> _Assignment_
If a line holds the word "moved", copy it from the entries.

> _Data provided_
***
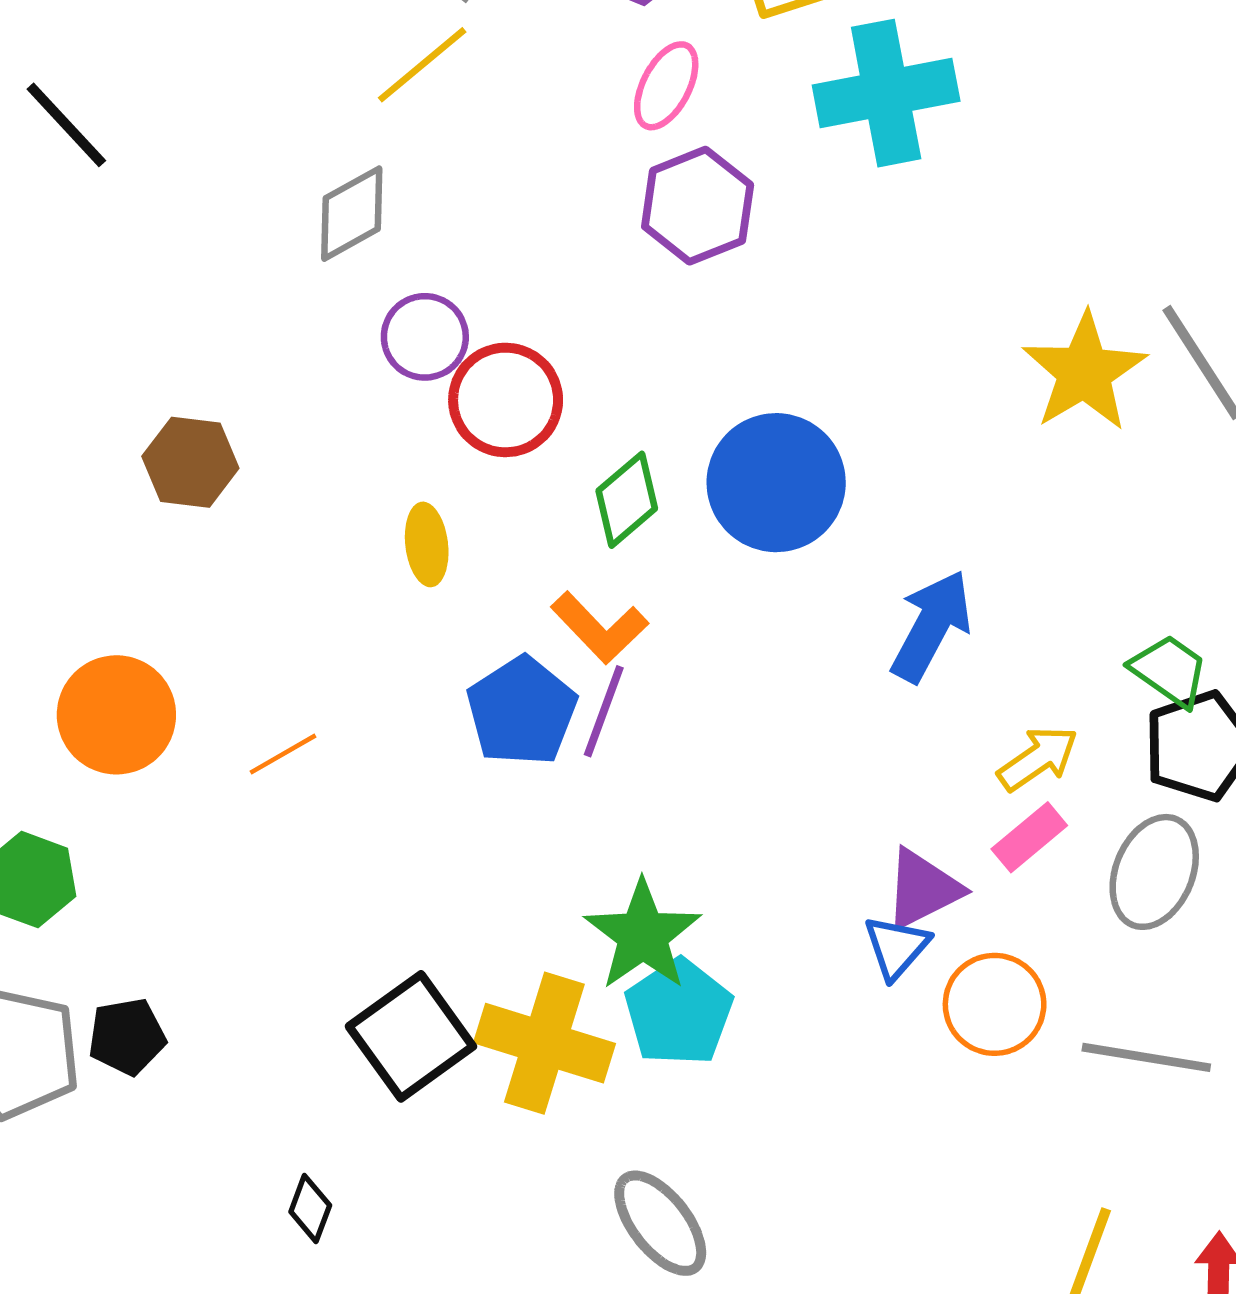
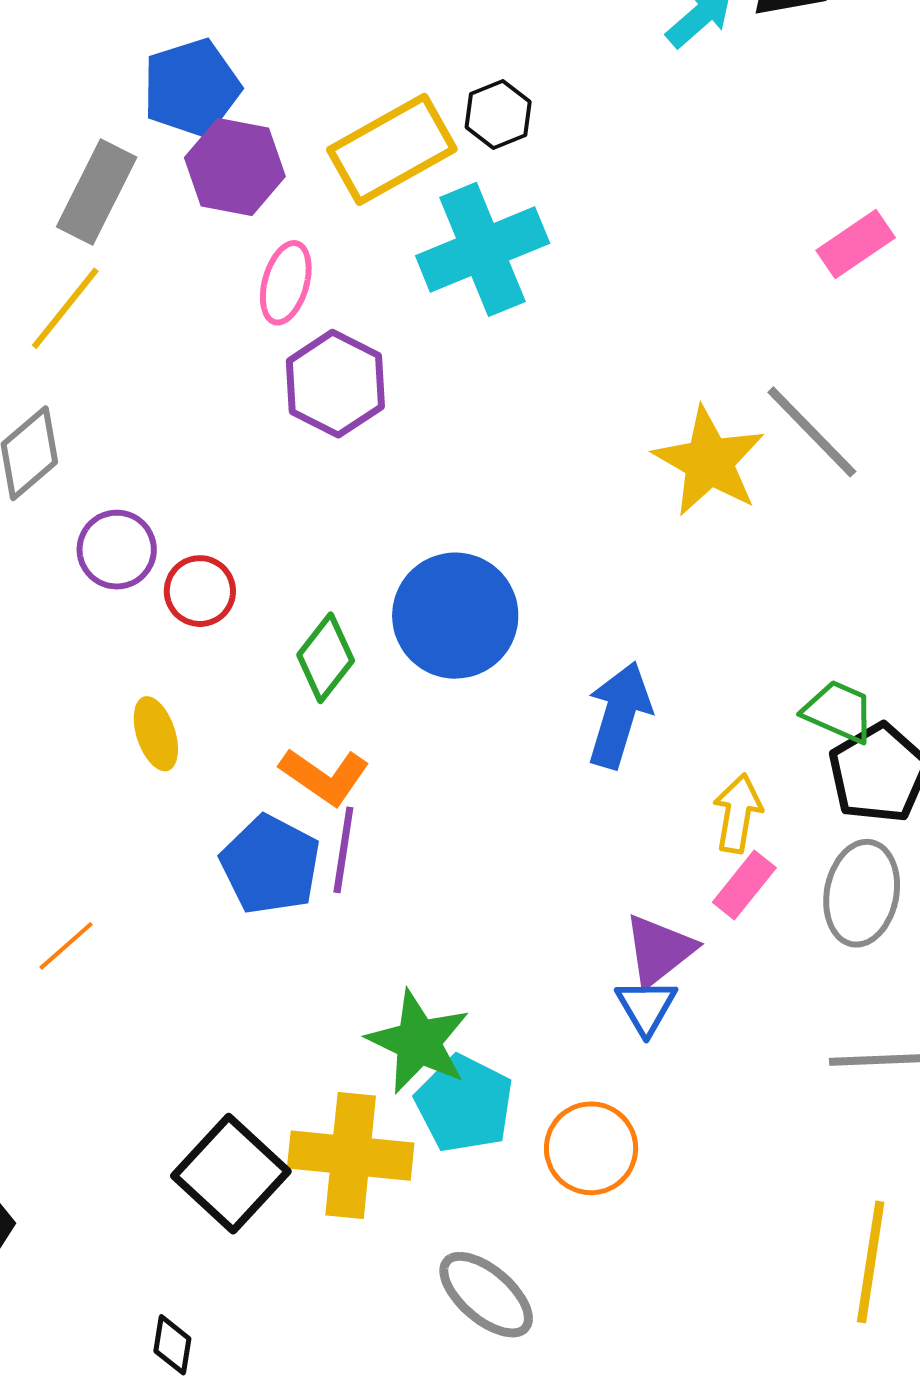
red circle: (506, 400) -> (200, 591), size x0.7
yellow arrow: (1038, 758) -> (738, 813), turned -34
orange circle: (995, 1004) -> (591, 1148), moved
***
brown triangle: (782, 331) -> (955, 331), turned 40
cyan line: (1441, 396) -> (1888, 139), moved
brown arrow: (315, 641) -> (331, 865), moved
***
> _Exercise answer_
orange circle: (995, 1004) -> (591, 1148), moved
cyan line: (1441, 396) -> (1888, 139), moved
brown arrow: (315, 641) -> (331, 865), moved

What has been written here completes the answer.